Instructions to follow: Please restate each entry exactly, without skipping any.

Record extracts:
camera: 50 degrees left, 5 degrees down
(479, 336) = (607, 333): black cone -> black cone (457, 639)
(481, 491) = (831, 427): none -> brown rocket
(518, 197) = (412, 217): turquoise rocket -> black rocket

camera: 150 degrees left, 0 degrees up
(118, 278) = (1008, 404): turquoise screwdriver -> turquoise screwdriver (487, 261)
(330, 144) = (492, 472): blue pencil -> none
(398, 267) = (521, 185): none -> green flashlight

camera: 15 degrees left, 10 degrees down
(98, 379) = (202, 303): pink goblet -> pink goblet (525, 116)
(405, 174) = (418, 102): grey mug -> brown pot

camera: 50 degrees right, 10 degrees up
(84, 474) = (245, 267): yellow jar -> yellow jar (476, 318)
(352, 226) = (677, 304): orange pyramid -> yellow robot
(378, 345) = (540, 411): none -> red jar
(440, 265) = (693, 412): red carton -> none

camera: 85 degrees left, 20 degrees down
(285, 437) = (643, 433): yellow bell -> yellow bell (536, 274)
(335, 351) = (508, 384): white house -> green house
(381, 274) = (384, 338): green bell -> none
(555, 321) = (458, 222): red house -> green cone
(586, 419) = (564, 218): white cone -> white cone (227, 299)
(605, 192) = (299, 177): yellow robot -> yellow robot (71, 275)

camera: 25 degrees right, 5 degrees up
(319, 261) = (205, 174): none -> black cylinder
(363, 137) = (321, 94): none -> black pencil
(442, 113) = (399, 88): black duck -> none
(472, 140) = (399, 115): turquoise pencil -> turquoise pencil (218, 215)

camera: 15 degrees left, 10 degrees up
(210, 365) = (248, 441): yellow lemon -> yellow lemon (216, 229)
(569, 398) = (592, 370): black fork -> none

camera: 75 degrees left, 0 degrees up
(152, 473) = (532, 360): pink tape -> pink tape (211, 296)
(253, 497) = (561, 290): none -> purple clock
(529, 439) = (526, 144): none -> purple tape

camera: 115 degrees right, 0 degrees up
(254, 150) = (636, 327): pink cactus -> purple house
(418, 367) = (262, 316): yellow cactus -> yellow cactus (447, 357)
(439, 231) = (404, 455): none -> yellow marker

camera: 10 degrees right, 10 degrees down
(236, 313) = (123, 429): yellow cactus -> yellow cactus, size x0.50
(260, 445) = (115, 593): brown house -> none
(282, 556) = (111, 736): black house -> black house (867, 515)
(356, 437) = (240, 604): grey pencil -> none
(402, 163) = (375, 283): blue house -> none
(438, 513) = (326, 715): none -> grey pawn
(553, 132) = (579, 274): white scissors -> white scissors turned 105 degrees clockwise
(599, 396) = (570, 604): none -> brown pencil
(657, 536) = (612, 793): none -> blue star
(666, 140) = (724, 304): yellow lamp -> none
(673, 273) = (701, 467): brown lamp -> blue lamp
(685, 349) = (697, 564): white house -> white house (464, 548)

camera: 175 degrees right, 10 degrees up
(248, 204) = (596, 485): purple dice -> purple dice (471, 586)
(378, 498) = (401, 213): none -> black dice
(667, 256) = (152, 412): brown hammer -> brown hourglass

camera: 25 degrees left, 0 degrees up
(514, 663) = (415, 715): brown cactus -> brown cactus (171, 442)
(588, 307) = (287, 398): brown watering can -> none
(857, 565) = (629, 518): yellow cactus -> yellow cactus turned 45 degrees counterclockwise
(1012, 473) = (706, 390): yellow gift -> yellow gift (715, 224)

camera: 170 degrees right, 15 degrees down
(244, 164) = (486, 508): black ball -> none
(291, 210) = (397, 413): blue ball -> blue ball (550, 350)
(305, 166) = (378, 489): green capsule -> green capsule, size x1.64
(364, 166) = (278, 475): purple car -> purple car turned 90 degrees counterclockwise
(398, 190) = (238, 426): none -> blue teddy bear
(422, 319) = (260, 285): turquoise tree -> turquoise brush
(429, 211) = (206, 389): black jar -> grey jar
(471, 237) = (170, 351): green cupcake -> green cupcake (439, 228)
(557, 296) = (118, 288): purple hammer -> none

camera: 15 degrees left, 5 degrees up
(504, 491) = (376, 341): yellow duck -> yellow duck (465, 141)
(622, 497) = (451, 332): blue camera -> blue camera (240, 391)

Response box:
camera: 50 degrees left, 5 degrees down
(479, 336) = (607, 333): black cone -> black cone (457, 639)
(481, 491) = (831, 427): none -> brown rocket
(518, 197) = (412, 217): turquoise rocket -> black rocket

camera: 150 degrees left, 0 degrees up
(118, 278) = (1008, 404): turquoise screwdriver -> turquoise screwdriver (487, 261)
(330, 144) = (492, 472): blue pencil -> none
(398, 267) = (521, 185): none -> green flashlight

camera: 15 degrees left, 10 degrees down
(98, 379) = (202, 303): pink goblet -> pink goblet (525, 116)
(405, 174) = (418, 102): grey mug -> brown pot

camera: 50 degrees right, 10 degrees up
(84, 474) = (245, 267): yellow jar -> yellow jar (476, 318)
(352, 226) = (677, 304): orange pyramid -> yellow robot
(378, 345) = (540, 411): none -> red jar
(440, 265) = (693, 412): red carton -> none

camera: 85 degrees left, 20 degrees down
(285, 437) = (643, 433): yellow bell -> yellow bell (536, 274)
(335, 351) = (508, 384): white house -> green house
(381, 274) = (384, 338): green bell -> none
(555, 321) = (458, 222): red house -> green cone
(586, 419) = (564, 218): white cone -> white cone (227, 299)
(605, 192) = (299, 177): yellow robot -> yellow robot (71, 275)

camera: 25 degrees right, 5 degrees up
(319, 261) = (205, 174): none -> black cylinder
(363, 137) = (321, 94): none -> black pencil
(442, 113) = (399, 88): black duck -> none
(472, 140) = (399, 115): turquoise pencil -> turquoise pencil (218, 215)

camera: 15 degrees left, 10 degrees up
(210, 365) = (248, 441): yellow lemon -> yellow lemon (216, 229)
(569, 398) = (592, 370): black fork -> none

camera: 75 degrees left, 0 degrees up
(152, 473) = (532, 360): pink tape -> pink tape (211, 296)
(253, 497) = (561, 290): none -> purple clock
(529, 439) = (526, 144): none -> purple tape

camera: 115 degrees right, 0 degrees up
(254, 150) = (636, 327): pink cactus -> purple house
(418, 367) = (262, 316): yellow cactus -> yellow cactus (447, 357)
(439, 231) = (404, 455): none -> yellow marker

camera: 10 degrees right, 10 degrees down
(236, 313) = (123, 429): yellow cactus -> yellow cactus, size x0.50
(260, 445) = (115, 593): brown house -> none
(282, 556) = (111, 736): black house -> black house (867, 515)
(356, 437) = (240, 604): grey pencil -> none
(402, 163) = (375, 283): blue house -> none
(438, 513) = (326, 715): none -> grey pawn
(553, 132) = (579, 274): white scissors -> white scissors turned 105 degrees clockwise
(599, 396) = (570, 604): none -> brown pencil
(657, 536) = (612, 793): none -> blue star
(666, 140) = (724, 304): yellow lamp -> none
(673, 273) = (701, 467): brown lamp -> blue lamp
(685, 349) = (697, 564): white house -> white house (464, 548)

camera: 175 degrees right, 10 degrees up
(248, 204) = (596, 485): purple dice -> purple dice (471, 586)
(378, 498) = (401, 213): none -> black dice
(667, 256) = (152, 412): brown hammer -> brown hourglass

camera: 25 degrees left, 0 degrees up
(514, 663) = (415, 715): brown cactus -> brown cactus (171, 442)
(588, 307) = (287, 398): brown watering can -> none
(857, 565) = (629, 518): yellow cactus -> yellow cactus turned 45 degrees counterclockwise
(1012, 473) = (706, 390): yellow gift -> yellow gift (715, 224)

camera: 170 degrees right, 15 degrees down
(244, 164) = (486, 508): black ball -> none
(291, 210) = (397, 413): blue ball -> blue ball (550, 350)
(305, 166) = (378, 489): green capsule -> green capsule, size x1.64
(364, 166) = (278, 475): purple car -> purple car turned 90 degrees counterclockwise
(398, 190) = (238, 426): none -> blue teddy bear
(422, 319) = (260, 285): turquoise tree -> turquoise brush
(429, 211) = (206, 389): black jar -> grey jar
(471, 237) = (170, 351): green cupcake -> green cupcake (439, 228)
(557, 296) = (118, 288): purple hammer -> none

camera: 15 degrees left, 5 degrees up
(504, 491) = (376, 341): yellow duck -> yellow duck (465, 141)
(622, 497) = (451, 332): blue camera -> blue camera (240, 391)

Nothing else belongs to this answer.